Information supplied:
····················
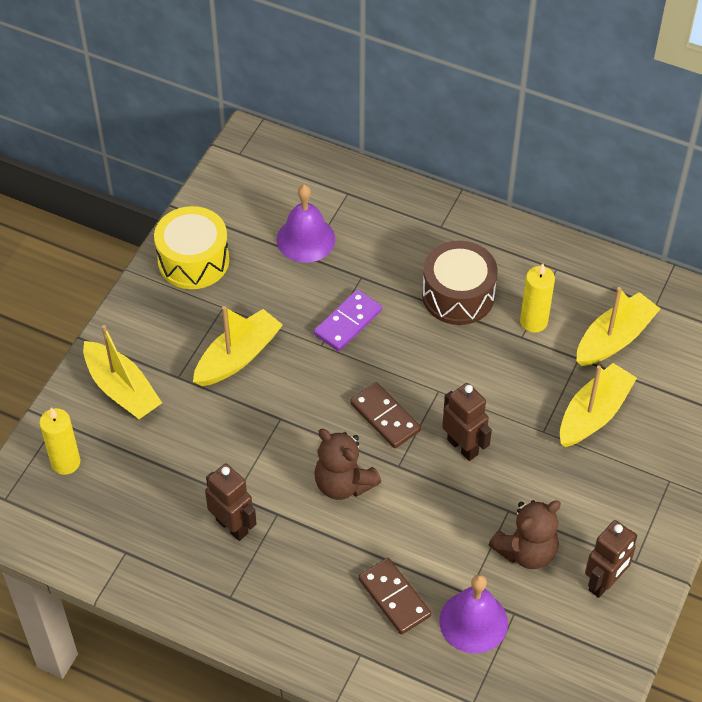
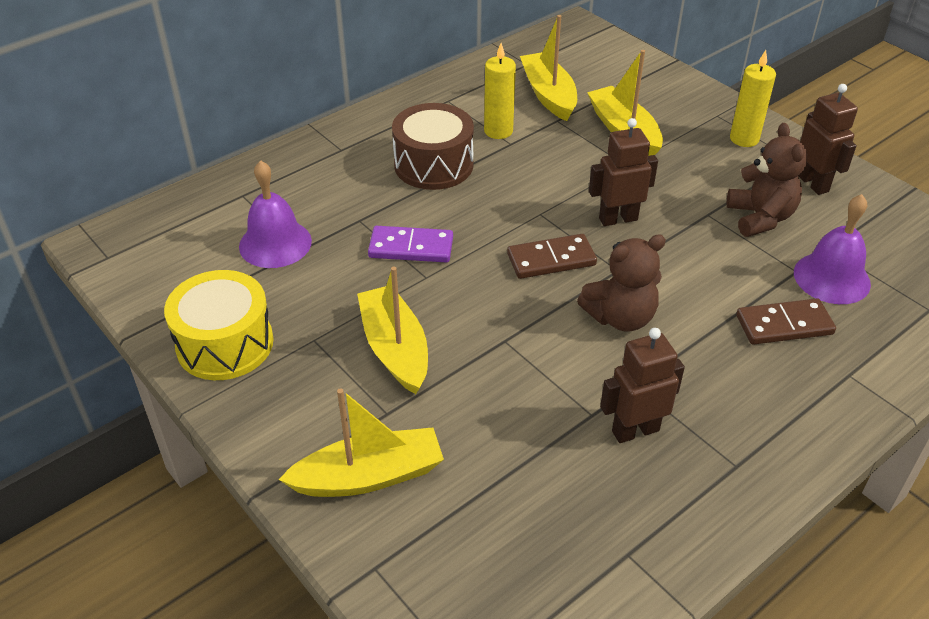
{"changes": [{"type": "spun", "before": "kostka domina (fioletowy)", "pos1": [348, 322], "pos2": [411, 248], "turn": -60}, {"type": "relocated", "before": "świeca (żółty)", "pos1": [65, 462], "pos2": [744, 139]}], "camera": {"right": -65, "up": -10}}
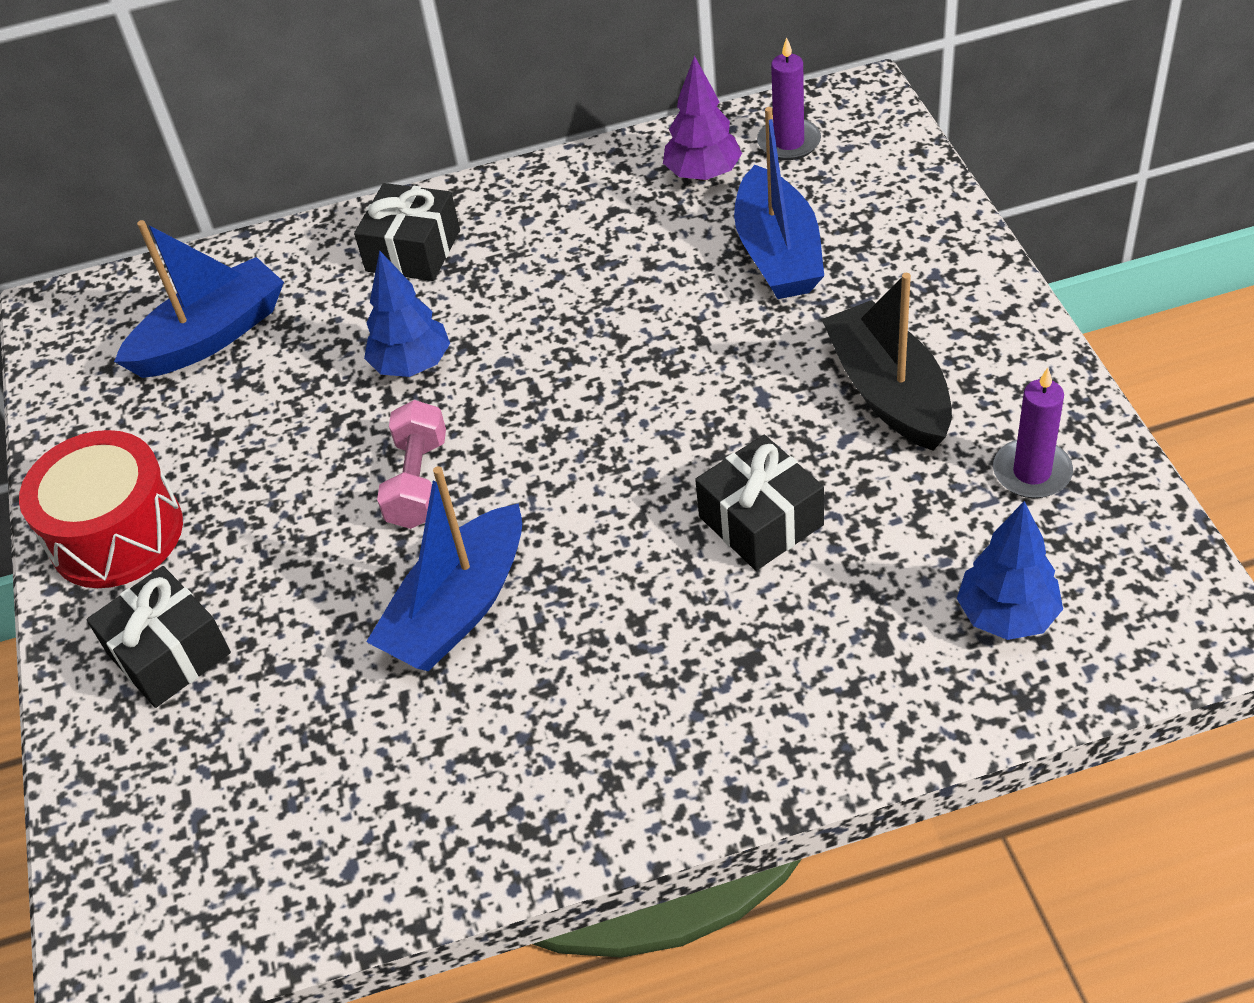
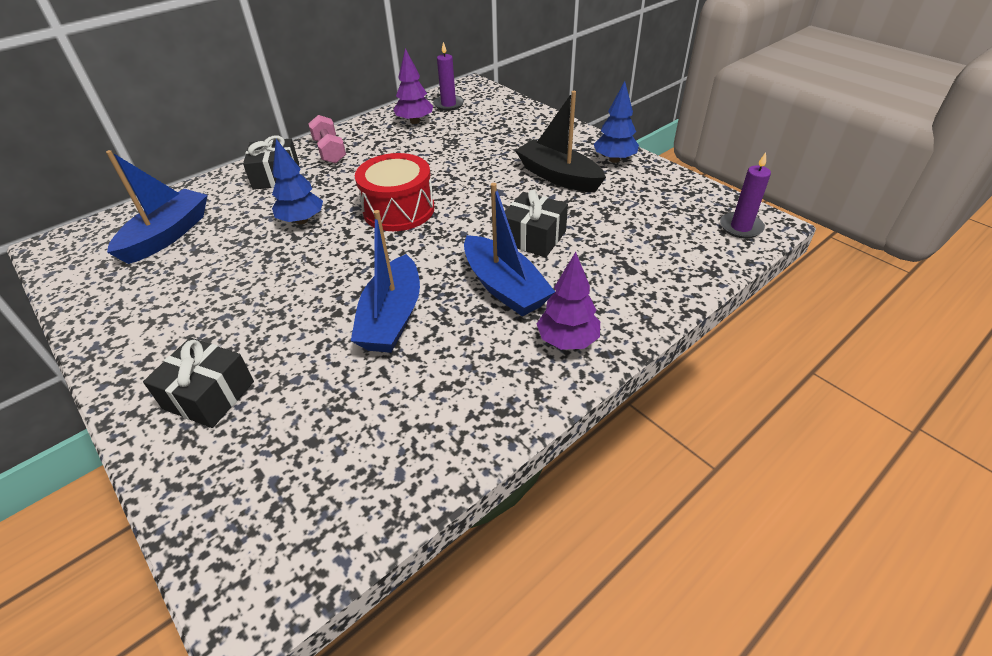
{"changes": [{"type": "relocated", "before": "łódka (niebieski)", "pos1": [778, 253], "pos2": [504, 287]}, {"type": "relocated", "before": "świeca (fioletowy)", "pos1": [1032, 472], "pos2": [740, 227]}, {"type": "relocated", "before": "hantel (różowy)", "pos1": [418, 482], "pos2": [330, 151]}, {"type": "relocated", "before": "bęben (czerwony)", "pos1": [116, 534], "pos2": [399, 210]}, {"type": "relocated", "before": "drzewko (niebieski)", "pos1": [1007, 616], "pos2": [614, 160]}, {"type": "appeared", "after": "drzewko (fioletowy)", "pos2": [567, 341]}], "camera": {"right": -30, "up": -5}}
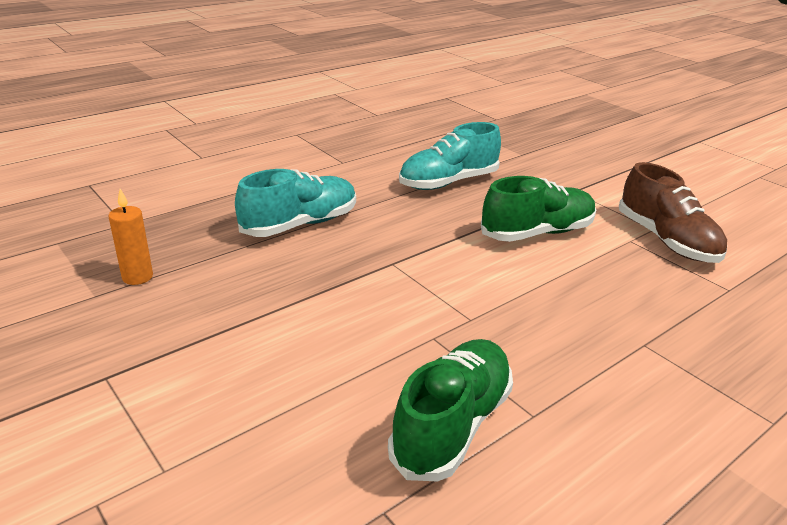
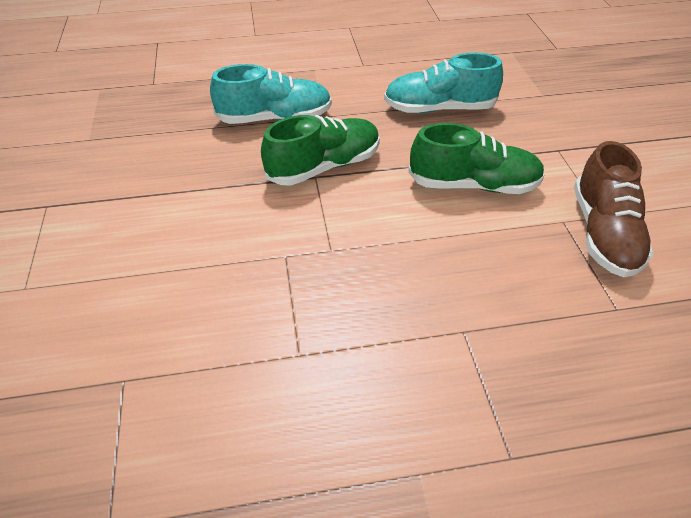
{"changes": [{"type": "missing", "before": "świeca (pomarańczowy)", "pos1": [137, 277]}, {"type": "relocated", "before": "but (zielony)", "pos1": [452, 425], "pos2": [324, 167]}], "camera": {"right": 30, "up": 15}}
····················
About this exercise: In the copy, include no pictures; restate the listing above exactly.

Response area:
{"changes": [{"type": "spun", "before": "kostka domina (fioletowy)", "pos1": [348, 322], "pos2": [411, 248], "turn": -60}, {"type": "relocated", "before": "świeca (żółty)", "pos1": [65, 462], "pos2": [744, 139]}], "camera": {"right": -65, "up": -10}}
{"changes": [{"type": "relocated", "before": "łódka (niebieski)", "pos1": [778, 253], "pos2": [504, 287]}, {"type": "relocated", "before": "świeca (fioletowy)", "pos1": [1032, 472], "pos2": [740, 227]}, {"type": "relocated", "before": "hantel (różowy)", "pos1": [418, 482], "pos2": [330, 151]}, {"type": "relocated", "before": "bęben (czerwony)", "pos1": [116, 534], "pos2": [399, 210]}, {"type": "relocated", "before": "drzewko (niebieski)", "pos1": [1007, 616], "pos2": [614, 160]}, {"type": "appeared", "after": "drzewko (fioletowy)", "pos2": [567, 341]}], "camera": {"right": -30, "up": -5}}
{"changes": [{"type": "missing", "before": "świeca (pomarańczowy)", "pos1": [137, 277]}, {"type": "relocated", "before": "but (zielony)", "pos1": [452, 425], "pos2": [324, 167]}], "camera": {"right": 30, "up": 15}}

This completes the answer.